• Problem:
Pull every line containing "none" from the listing below.
Data: Begin
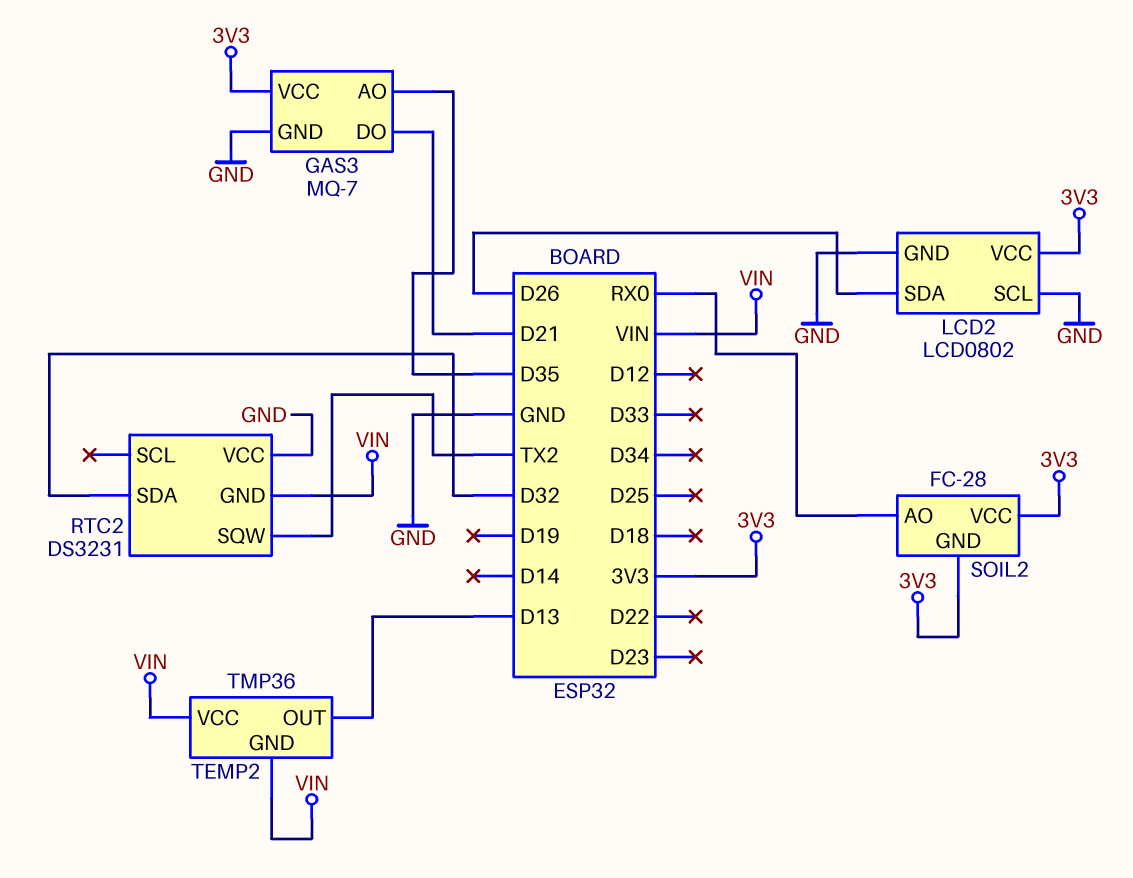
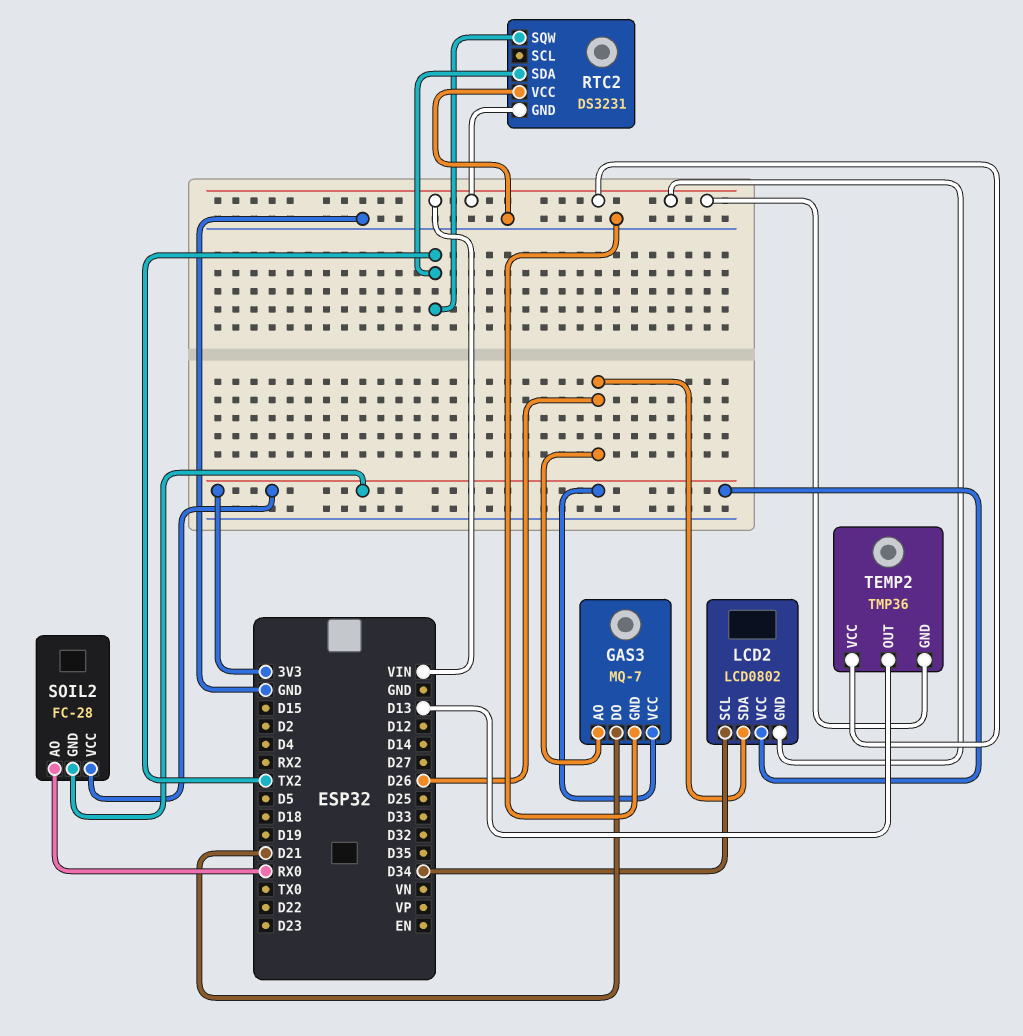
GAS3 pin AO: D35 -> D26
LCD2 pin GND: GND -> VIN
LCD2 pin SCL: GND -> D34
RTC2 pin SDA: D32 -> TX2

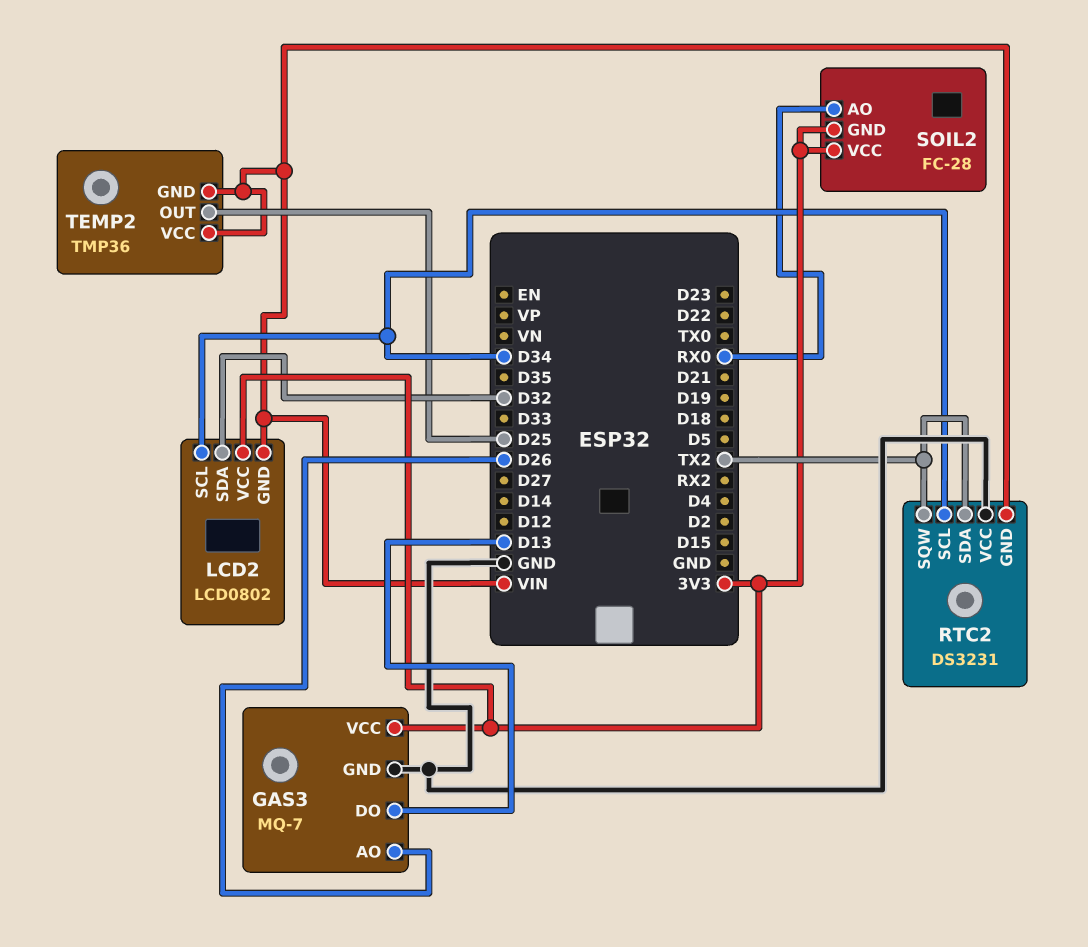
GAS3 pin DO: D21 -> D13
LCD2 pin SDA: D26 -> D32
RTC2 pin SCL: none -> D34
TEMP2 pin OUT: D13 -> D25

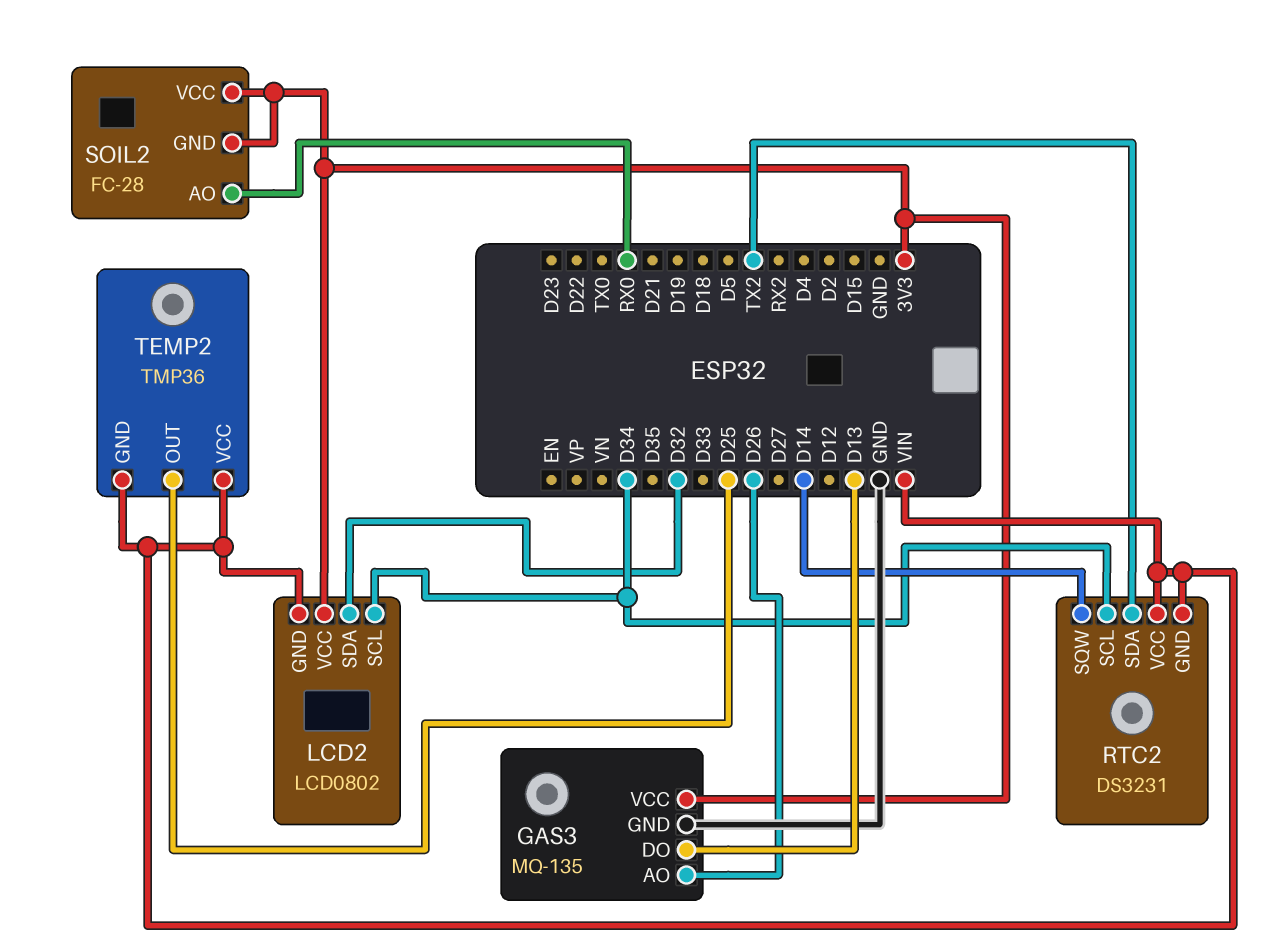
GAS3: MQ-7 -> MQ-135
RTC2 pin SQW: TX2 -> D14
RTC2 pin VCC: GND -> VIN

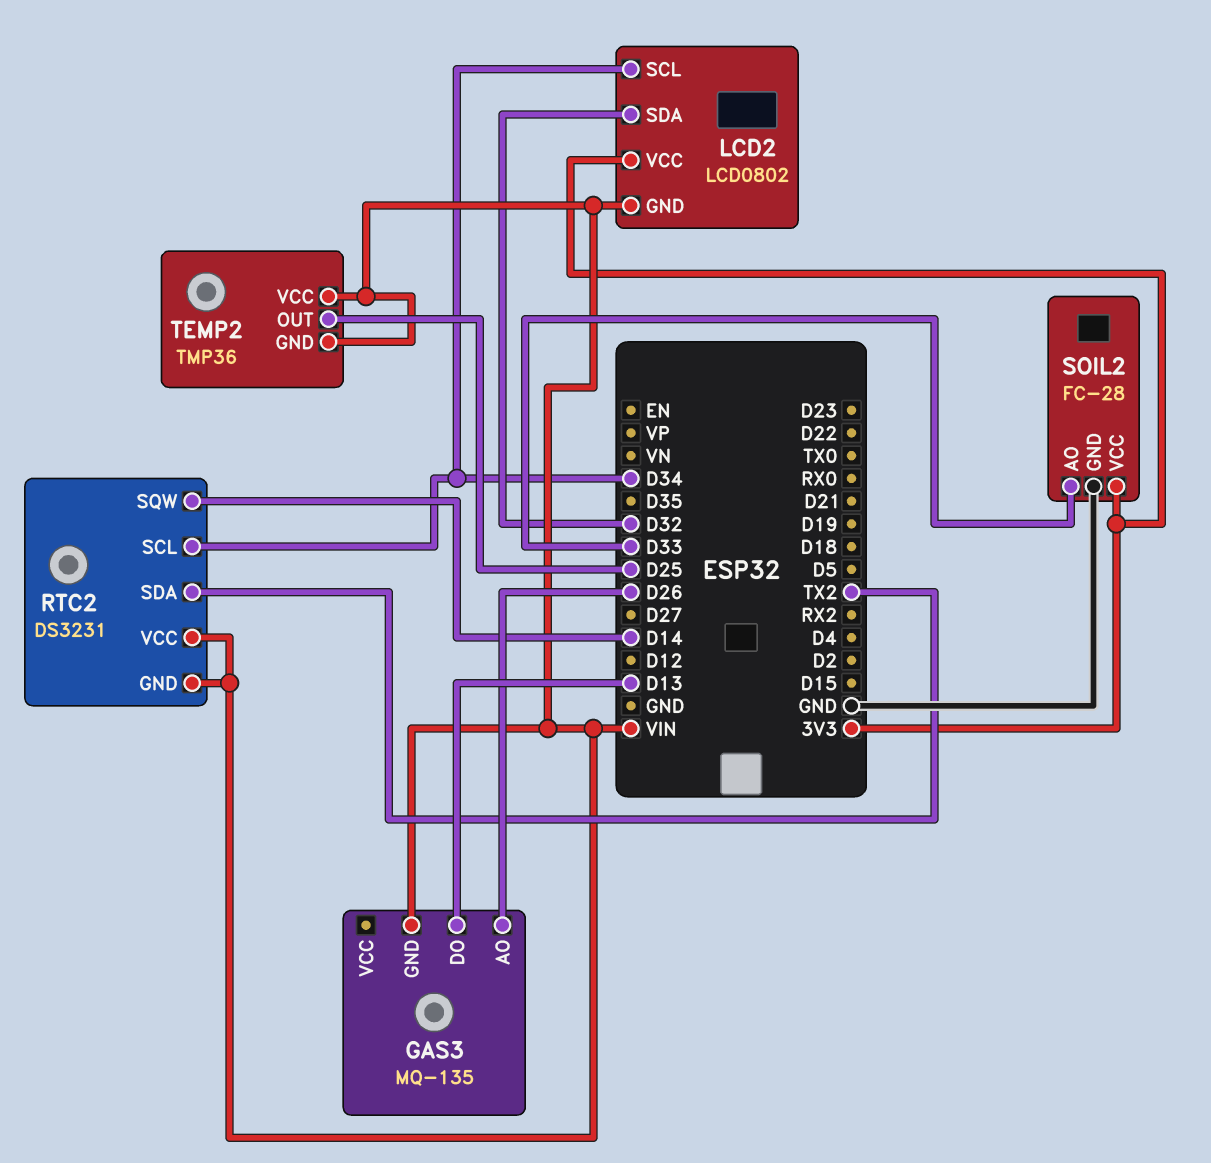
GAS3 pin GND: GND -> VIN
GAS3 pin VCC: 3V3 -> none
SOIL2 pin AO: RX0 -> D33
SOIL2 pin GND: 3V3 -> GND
Data: End
• Output for this exercise:
RTC2 pin SCL: none -> D34
GAS3 pin VCC: 3V3 -> none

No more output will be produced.